:: TASK DIRECTIONS ::
Your answer must be an exact copy of the listing that follows, with all pictures omitted.

*** Opening RAW DATA ***

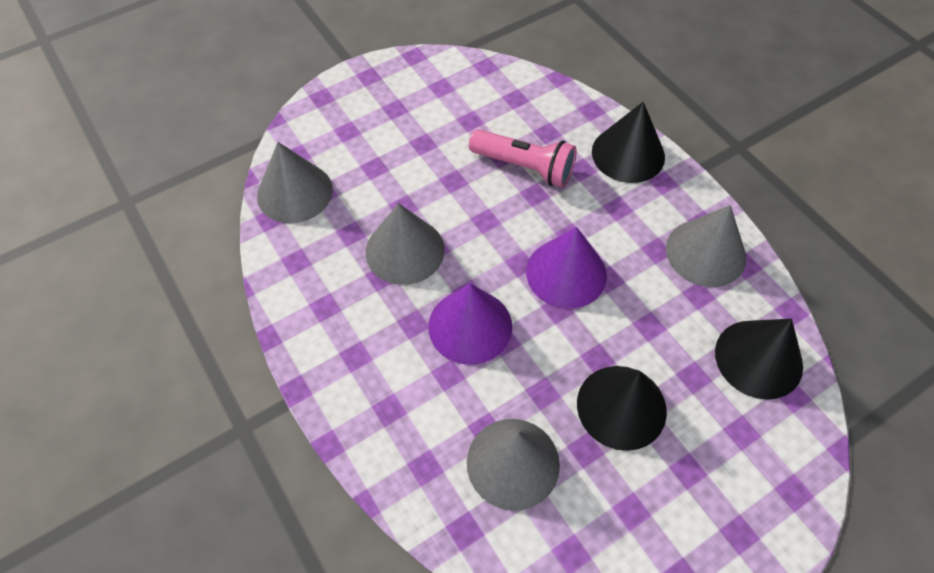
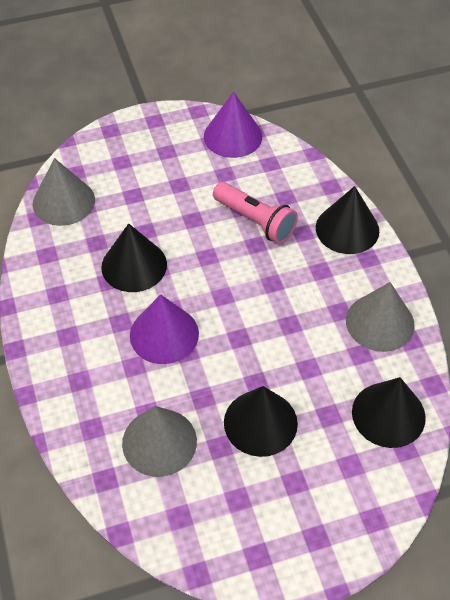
camera: 15 degrees right, 5 degrees down
grey cone [366,203,445,285] -> black cone [101,223,167,292]
purple cone [526,227,607,309] -> purple cone moved to [204,92,262,158]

*** Closing RAW DATA ***

:: WRITTEN ANSWER ::
camera: 15 degrees right, 5 degrees down
grey cone [366,203,445,285] -> black cone [101,223,167,292]
purple cone [526,227,607,309] -> purple cone moved to [204,92,262,158]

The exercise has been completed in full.